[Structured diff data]
• • • • • • •

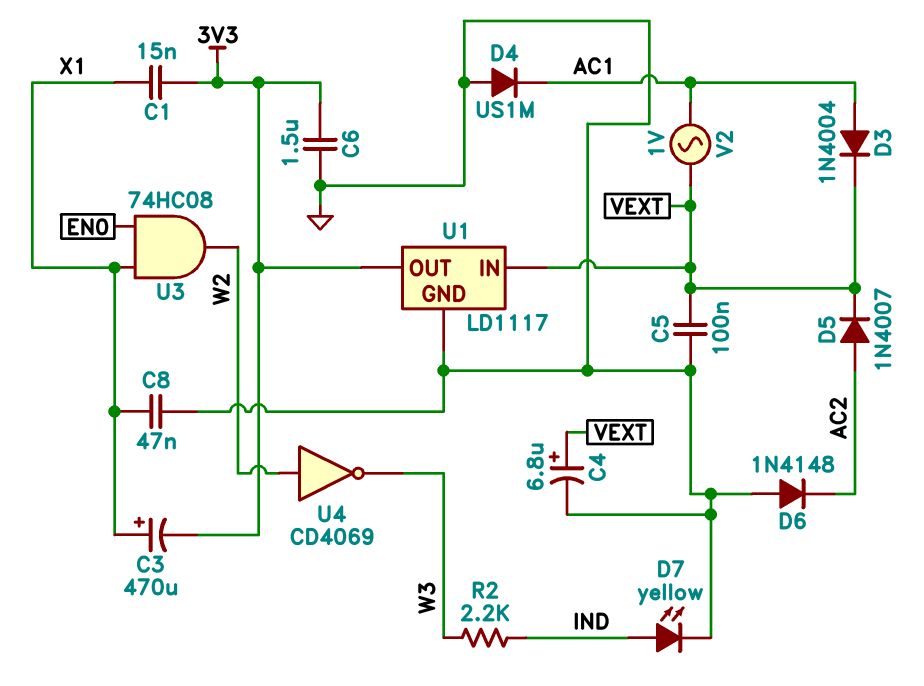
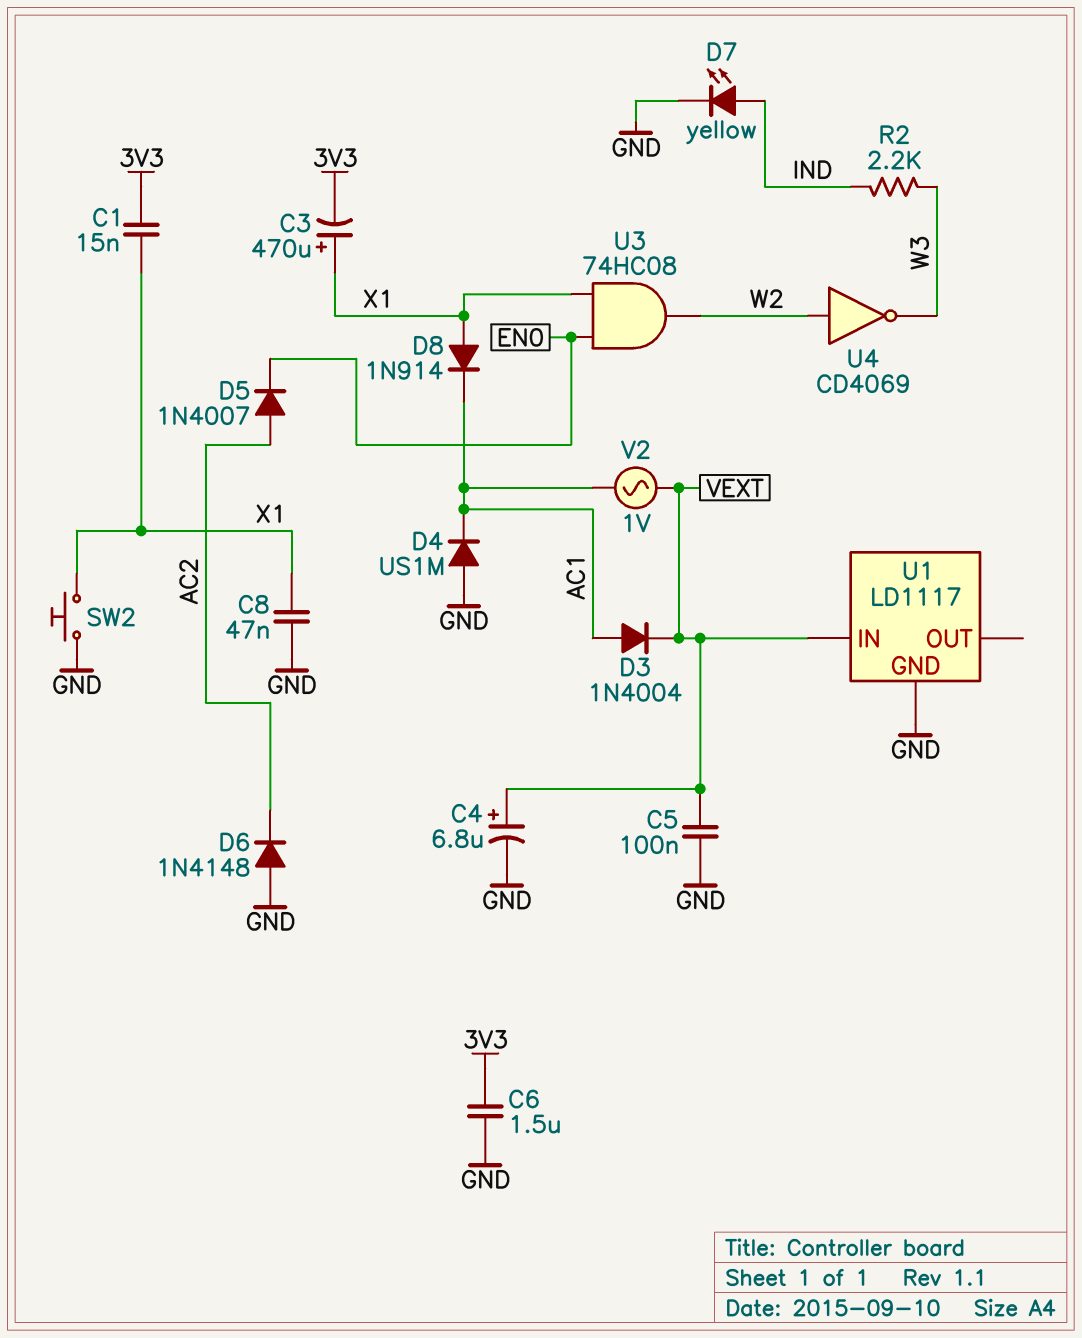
D5: diode 1N4007 (A AC2, K VEXT) -> diode 1N4007 (A AC2, K EN0)
D8: none -> diode 1N914 (A X1, K AC1)
SW2: none -> button (GND, X1)
U1 pin OUT: 3V3 -> none

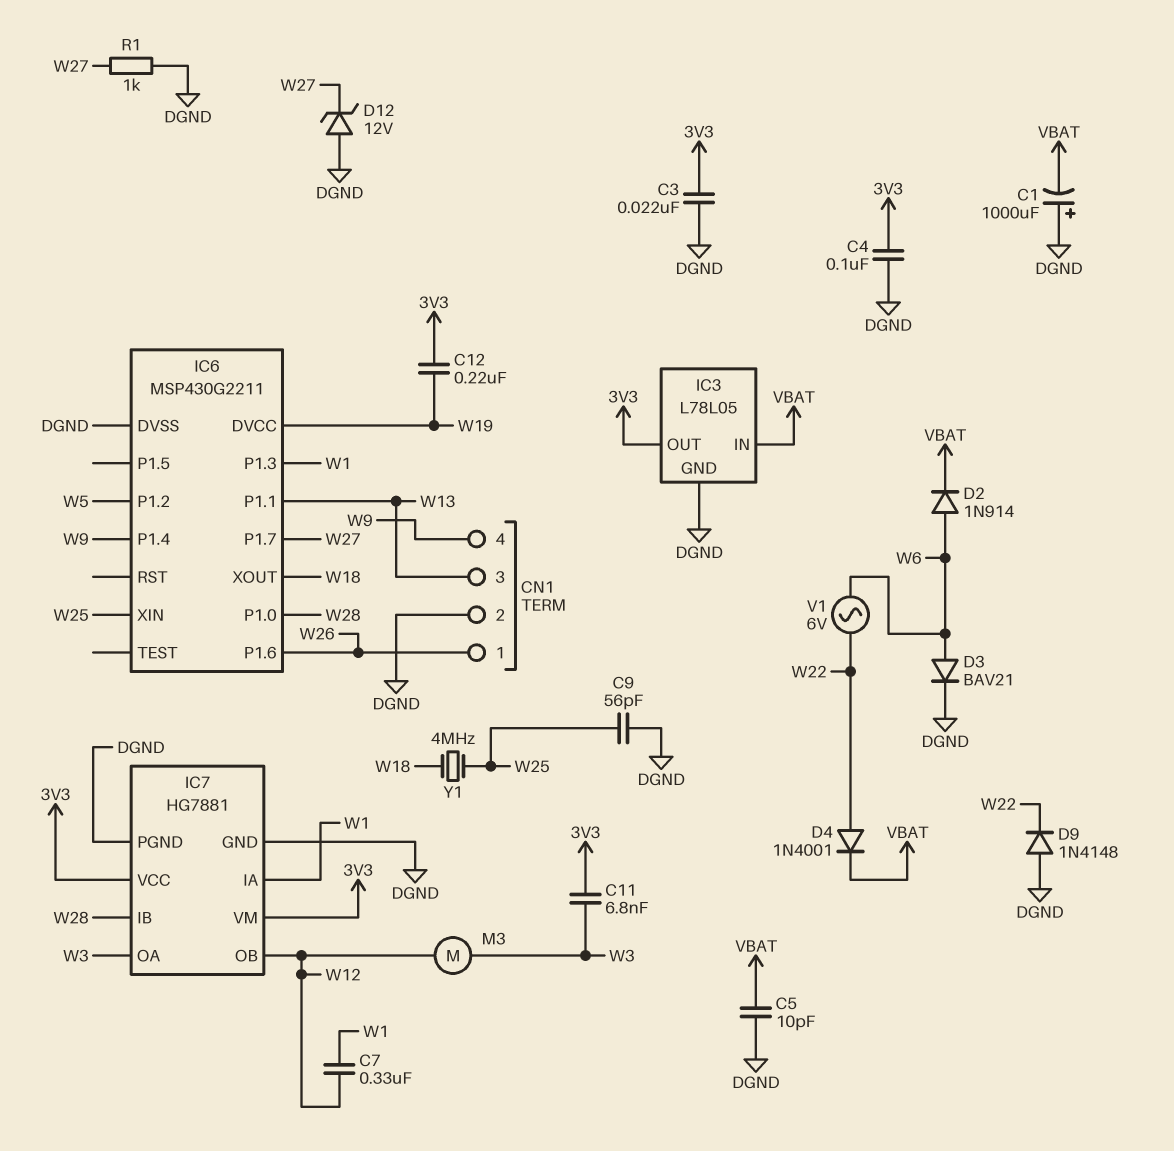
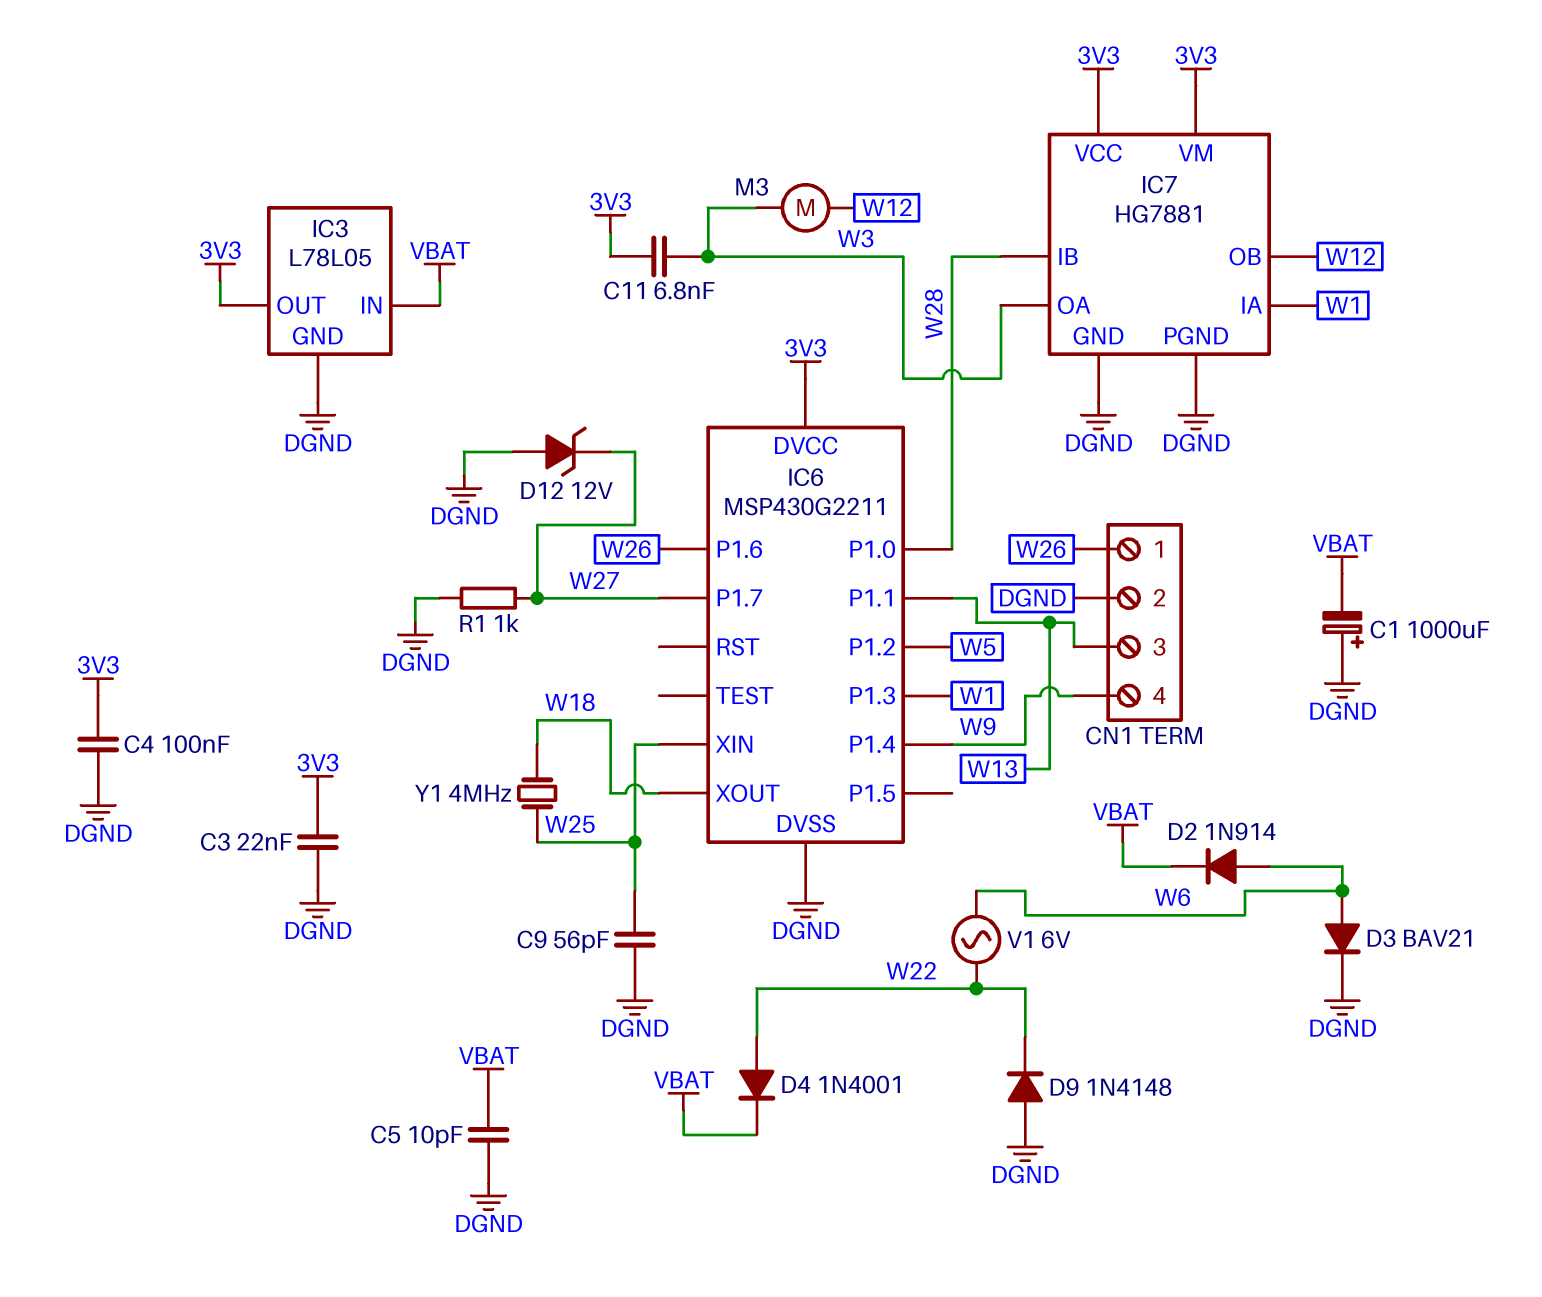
C7: 330nF (W1, W12) -> none
C12: 220nF (3V3, W19) -> none
IC6 pin DVCC: W19 -> 3V3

• • • • • • •

● **Exercise objective**
Show all lines above holding the word "diode".

● **Finished task**
D5: diode 1N4007 (A AC2, K VEXT) -> diode 1N4007 (A AC2, K EN0)
D8: none -> diode 1N914 (A X1, K AC1)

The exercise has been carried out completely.